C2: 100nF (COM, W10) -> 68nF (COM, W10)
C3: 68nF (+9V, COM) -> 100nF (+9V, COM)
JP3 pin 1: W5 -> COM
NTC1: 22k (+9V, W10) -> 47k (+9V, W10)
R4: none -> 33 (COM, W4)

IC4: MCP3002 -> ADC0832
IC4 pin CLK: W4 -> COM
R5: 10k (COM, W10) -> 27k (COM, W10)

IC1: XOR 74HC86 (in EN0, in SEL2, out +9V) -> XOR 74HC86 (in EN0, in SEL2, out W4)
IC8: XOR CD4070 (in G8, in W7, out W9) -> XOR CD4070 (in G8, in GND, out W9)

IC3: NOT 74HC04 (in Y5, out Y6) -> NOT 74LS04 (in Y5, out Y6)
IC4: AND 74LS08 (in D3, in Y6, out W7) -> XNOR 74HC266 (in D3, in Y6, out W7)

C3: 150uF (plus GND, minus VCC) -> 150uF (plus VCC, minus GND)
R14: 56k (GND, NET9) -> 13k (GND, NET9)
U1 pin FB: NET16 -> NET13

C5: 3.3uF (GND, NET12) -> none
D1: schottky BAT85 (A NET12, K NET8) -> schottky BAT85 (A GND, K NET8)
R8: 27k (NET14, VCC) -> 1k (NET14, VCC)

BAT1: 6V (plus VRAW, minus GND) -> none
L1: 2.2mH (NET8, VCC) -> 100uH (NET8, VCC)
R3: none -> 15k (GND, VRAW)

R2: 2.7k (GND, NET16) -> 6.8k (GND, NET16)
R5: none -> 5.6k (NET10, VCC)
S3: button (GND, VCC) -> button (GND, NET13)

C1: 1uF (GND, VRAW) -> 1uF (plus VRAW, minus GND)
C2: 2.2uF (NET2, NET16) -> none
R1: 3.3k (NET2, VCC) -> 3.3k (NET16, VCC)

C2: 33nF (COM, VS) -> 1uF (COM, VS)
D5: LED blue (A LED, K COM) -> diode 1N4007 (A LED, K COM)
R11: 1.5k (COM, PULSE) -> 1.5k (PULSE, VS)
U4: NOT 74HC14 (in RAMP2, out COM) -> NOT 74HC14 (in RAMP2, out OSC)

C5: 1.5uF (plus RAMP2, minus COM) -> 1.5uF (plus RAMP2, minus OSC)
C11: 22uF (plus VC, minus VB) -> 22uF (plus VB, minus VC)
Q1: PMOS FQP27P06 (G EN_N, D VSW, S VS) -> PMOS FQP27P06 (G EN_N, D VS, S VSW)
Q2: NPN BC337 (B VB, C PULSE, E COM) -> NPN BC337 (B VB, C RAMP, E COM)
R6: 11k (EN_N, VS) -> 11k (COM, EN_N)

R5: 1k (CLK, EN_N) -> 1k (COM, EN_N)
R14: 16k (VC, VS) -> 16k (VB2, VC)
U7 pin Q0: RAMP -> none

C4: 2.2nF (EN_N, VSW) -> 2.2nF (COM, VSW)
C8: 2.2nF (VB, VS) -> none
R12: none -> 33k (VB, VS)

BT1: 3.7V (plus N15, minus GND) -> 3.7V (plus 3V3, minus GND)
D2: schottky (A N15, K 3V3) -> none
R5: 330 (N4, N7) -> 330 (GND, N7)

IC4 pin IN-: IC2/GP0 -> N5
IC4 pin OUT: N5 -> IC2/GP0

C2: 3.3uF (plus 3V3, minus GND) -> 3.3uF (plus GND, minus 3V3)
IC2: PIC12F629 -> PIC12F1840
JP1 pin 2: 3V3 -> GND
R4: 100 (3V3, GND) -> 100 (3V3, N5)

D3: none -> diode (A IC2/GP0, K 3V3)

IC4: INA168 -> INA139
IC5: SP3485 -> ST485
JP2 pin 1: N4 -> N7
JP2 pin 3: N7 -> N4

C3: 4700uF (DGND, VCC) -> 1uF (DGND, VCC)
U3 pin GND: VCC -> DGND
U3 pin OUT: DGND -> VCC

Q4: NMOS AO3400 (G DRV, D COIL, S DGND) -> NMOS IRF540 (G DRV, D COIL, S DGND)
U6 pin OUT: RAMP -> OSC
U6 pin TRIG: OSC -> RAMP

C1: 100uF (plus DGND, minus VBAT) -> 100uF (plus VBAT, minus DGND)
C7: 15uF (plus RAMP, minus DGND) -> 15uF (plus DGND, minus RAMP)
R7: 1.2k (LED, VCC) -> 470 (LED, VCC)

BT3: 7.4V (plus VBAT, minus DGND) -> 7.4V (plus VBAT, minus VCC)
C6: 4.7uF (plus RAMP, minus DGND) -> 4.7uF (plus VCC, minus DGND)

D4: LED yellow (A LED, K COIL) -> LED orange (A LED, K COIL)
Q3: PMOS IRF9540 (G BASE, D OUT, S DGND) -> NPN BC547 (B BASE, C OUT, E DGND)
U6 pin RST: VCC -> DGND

Task directions =>
For this exercise, copy each line from the listing above that has the word "VRAW".

Answer for this exercise =>
BAT1: 6V (plus VRAW, minus GND) -> none
R3: none -> 15k (GND, VRAW)
C1: 1uF (GND, VRAW) -> 1uF (plus VRAW, minus GND)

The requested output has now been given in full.